• **What you need to do**
Within the records below is a range that opens at the line with "D2: schottky SS34" and closes at the line with "V3: AC 24V (NET11, NET18)". Return that range word for word, both ends included, and only that range.

• **Information given**
....................

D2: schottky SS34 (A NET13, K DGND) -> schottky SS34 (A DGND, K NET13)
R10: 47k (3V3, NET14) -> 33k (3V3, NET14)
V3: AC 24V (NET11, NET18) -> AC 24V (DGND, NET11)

....................

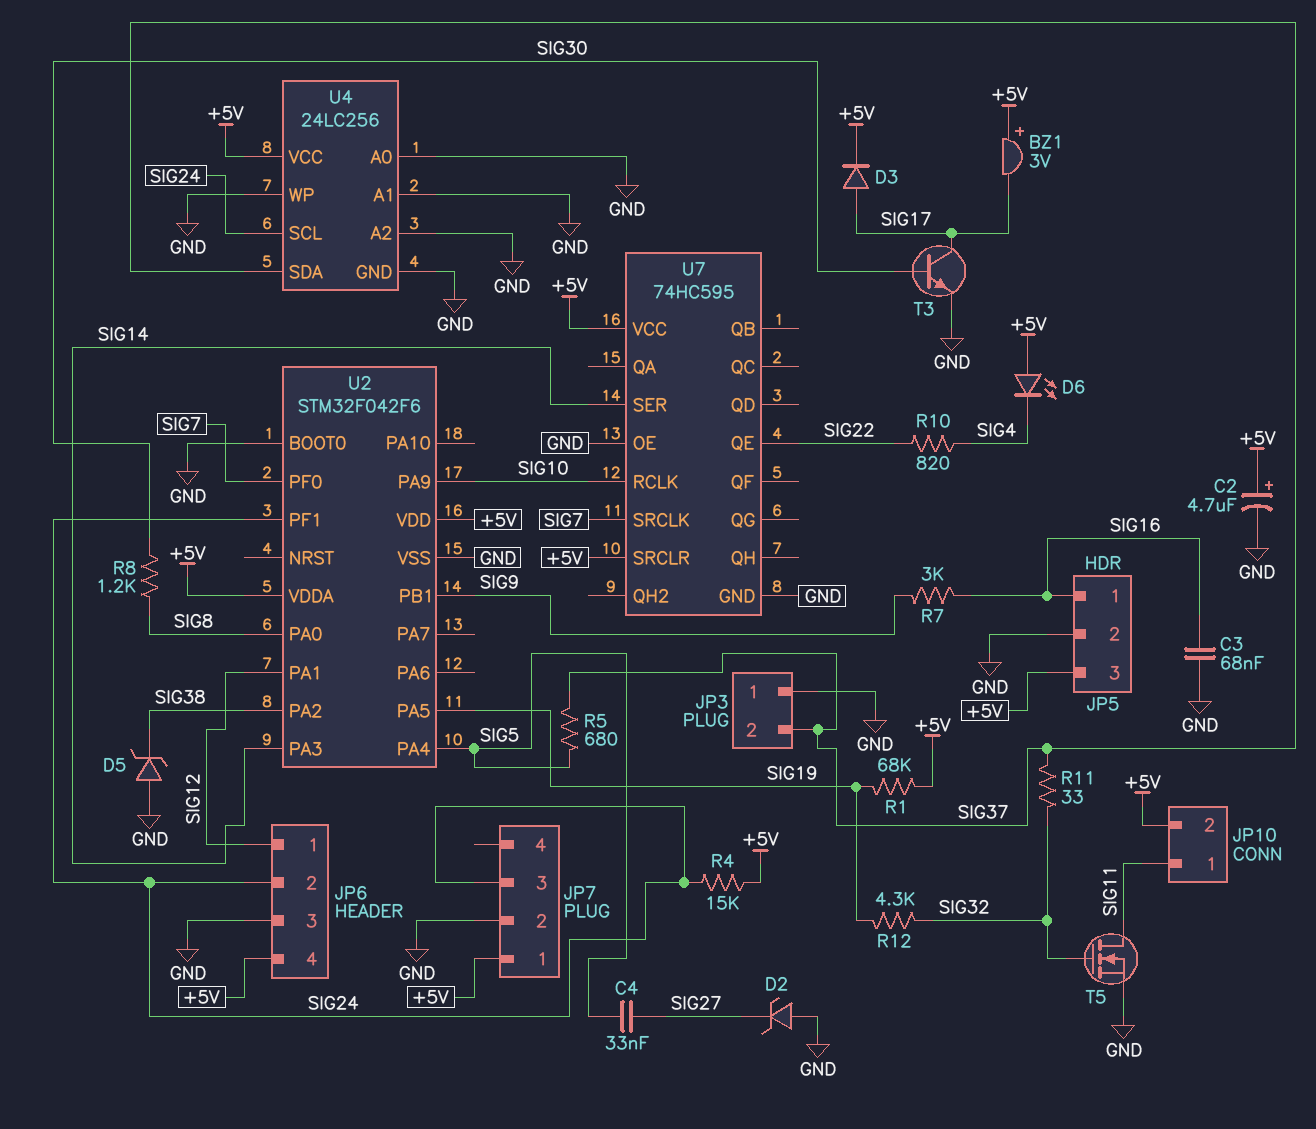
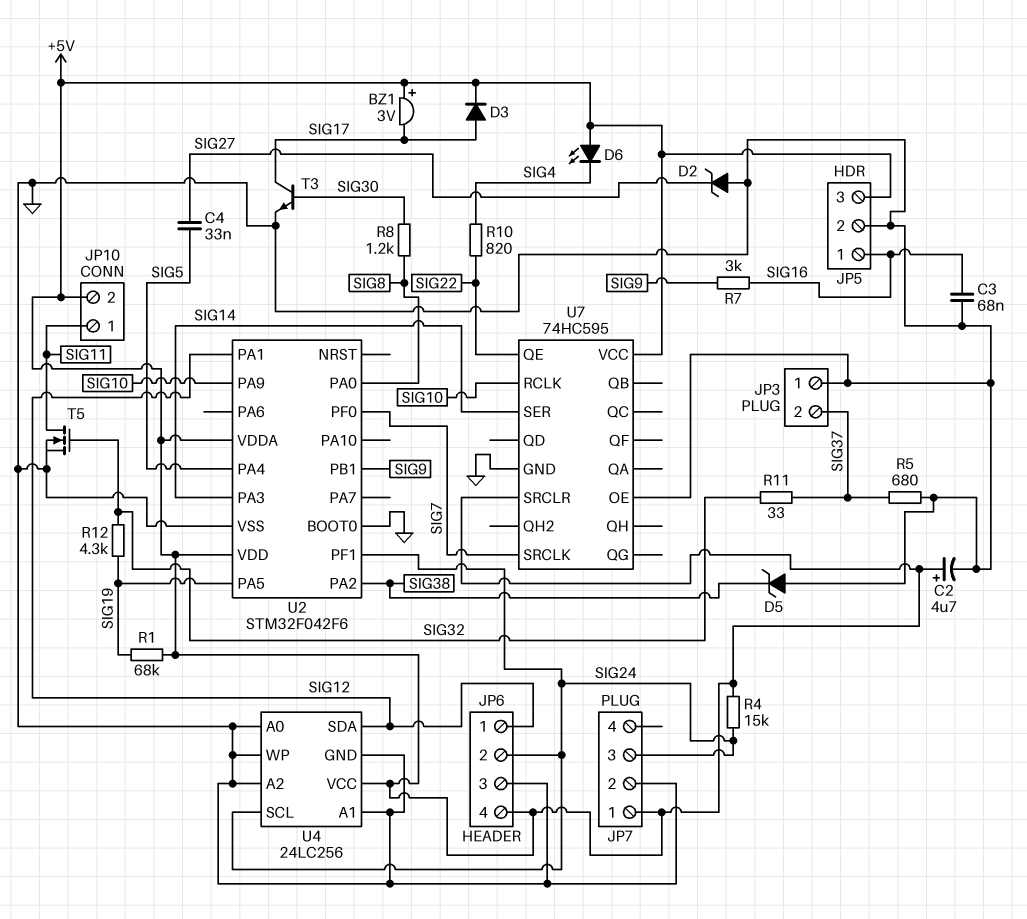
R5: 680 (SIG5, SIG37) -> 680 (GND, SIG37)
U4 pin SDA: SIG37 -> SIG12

....................

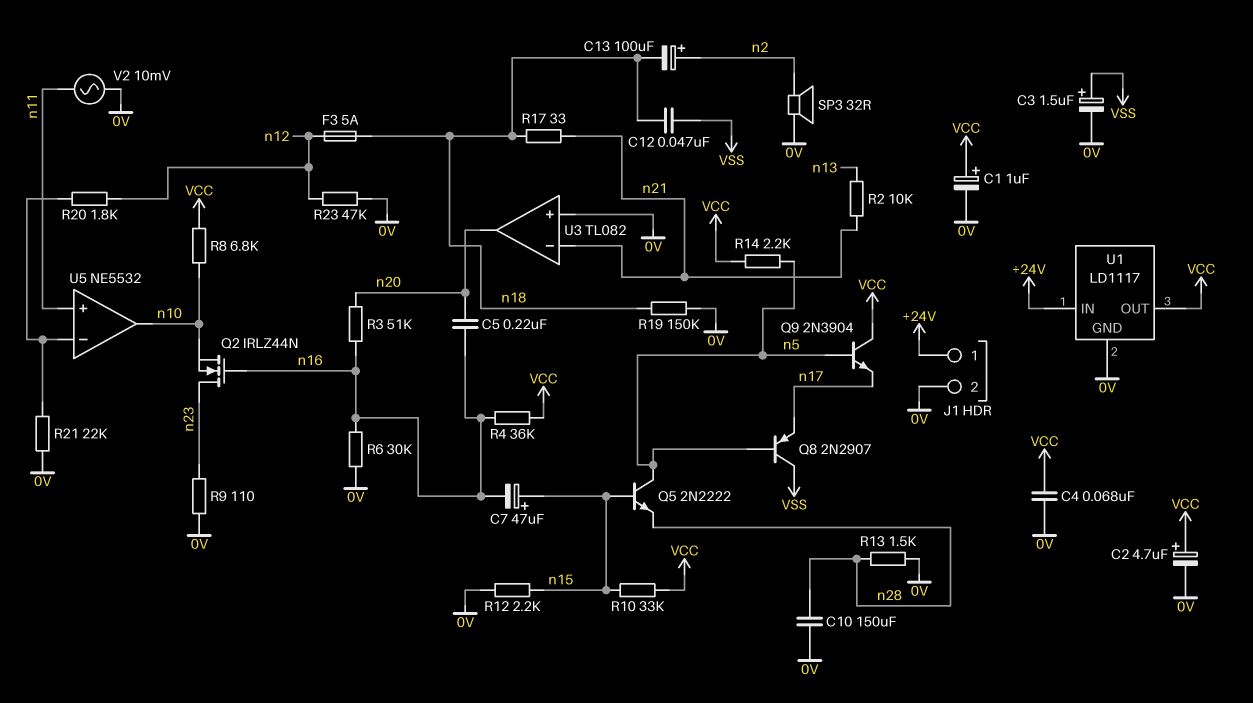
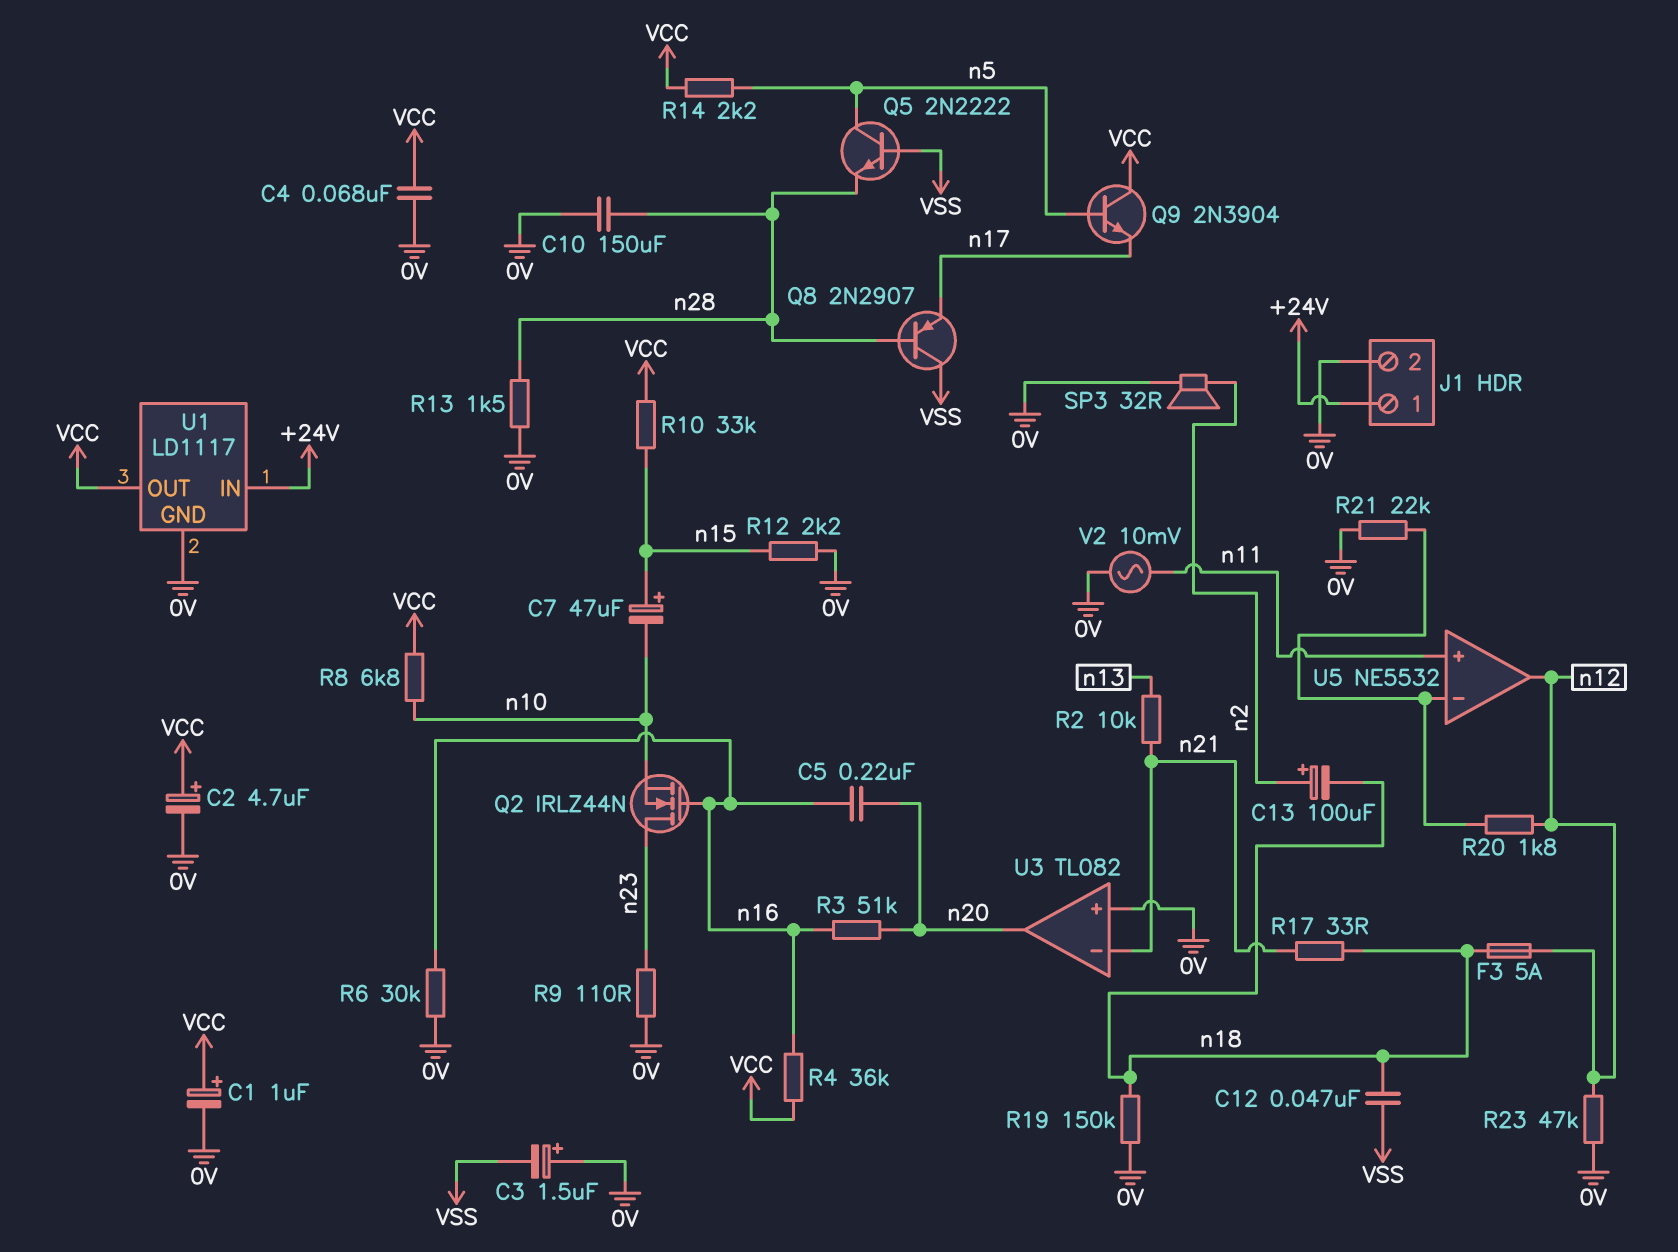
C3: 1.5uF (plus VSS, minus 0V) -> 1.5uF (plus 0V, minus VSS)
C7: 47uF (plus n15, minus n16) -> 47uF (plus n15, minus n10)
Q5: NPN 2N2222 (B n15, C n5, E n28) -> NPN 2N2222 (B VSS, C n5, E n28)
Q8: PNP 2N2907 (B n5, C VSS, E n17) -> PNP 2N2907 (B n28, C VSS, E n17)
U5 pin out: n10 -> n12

....................

• **Task solution**
D2: schottky SS34 (A NET13, K DGND) -> schottky SS34 (A DGND, K NET13)
R10: 47k (3V3, NET14) -> 33k (3V3, NET14)
V3: AC 24V (NET11, NET18) -> AC 24V (DGND, NET11)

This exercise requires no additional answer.